** EXTRACTED RECORDS follows **
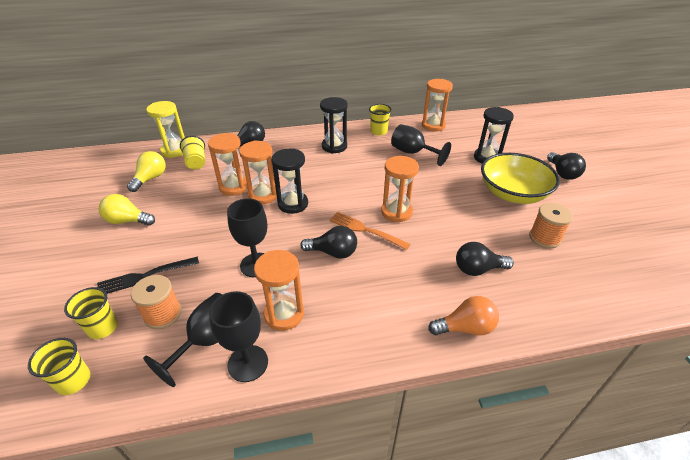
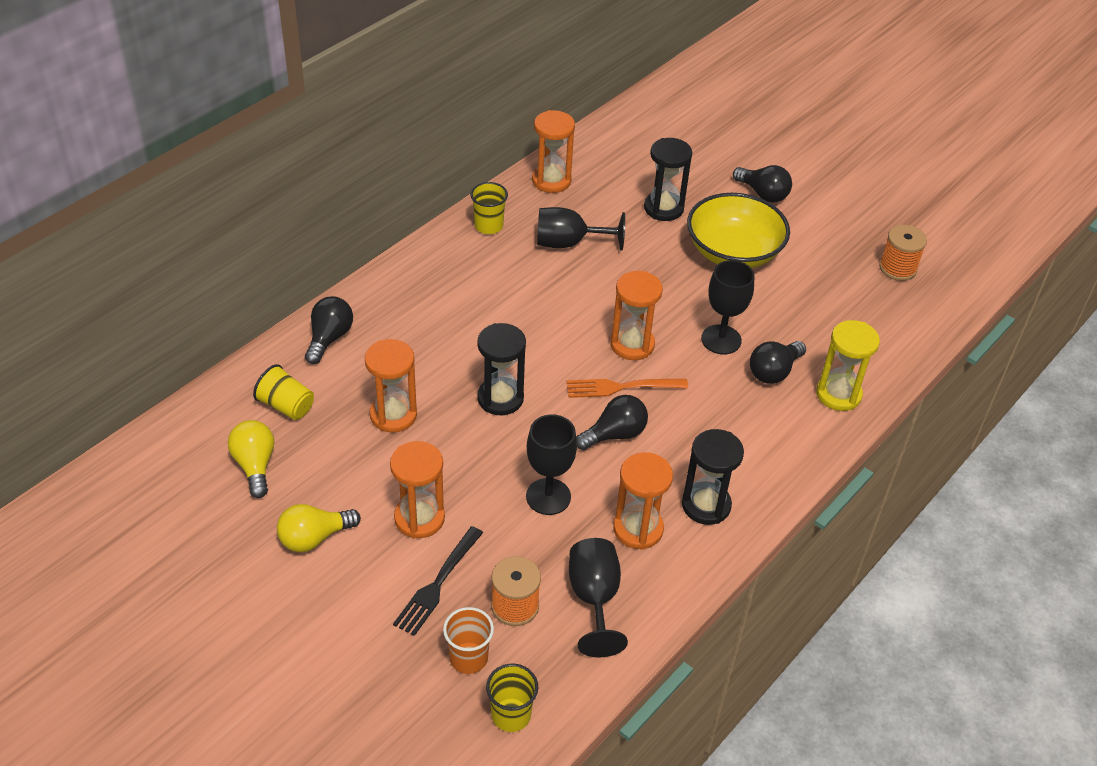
camera: 40 degrees left, 5 degrees up
(103, 327) = (468, 658): yellow cup -> orange cup
(174, 151) = (224, 404): yellow hourglass -> yellow hourglass (838, 394)
(248, 363) = (656, 593): black goblet -> black goblet (721, 340)
(263, 195) = (448, 406): orange hourglass -> orange hourglass (419, 518)
(334, 146) = (455, 281): black hourglass -> black hourglass (706, 505)
(465, 328) = (811, 441): orange light bulb -> none
(544, 238) = (806, 298): orange spool -> orange spool (897, 268)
** End of EXTRACTED RECORDS **
Your copy should match the data exactly, apart from the images, which are dropped.

### SOLVED PROBLEM:
camera: 40 degrees left, 5 degrees up
(103, 327) = (468, 658): yellow cup -> orange cup
(174, 151) = (224, 404): yellow hourglass -> yellow hourglass (838, 394)
(248, 363) = (656, 593): black goblet -> black goblet (721, 340)
(263, 195) = (448, 406): orange hourglass -> orange hourglass (419, 518)
(334, 146) = (455, 281): black hourglass -> black hourglass (706, 505)
(465, 328) = (811, 441): orange light bulb -> none
(544, 238) = (806, 298): orange spool -> orange spool (897, 268)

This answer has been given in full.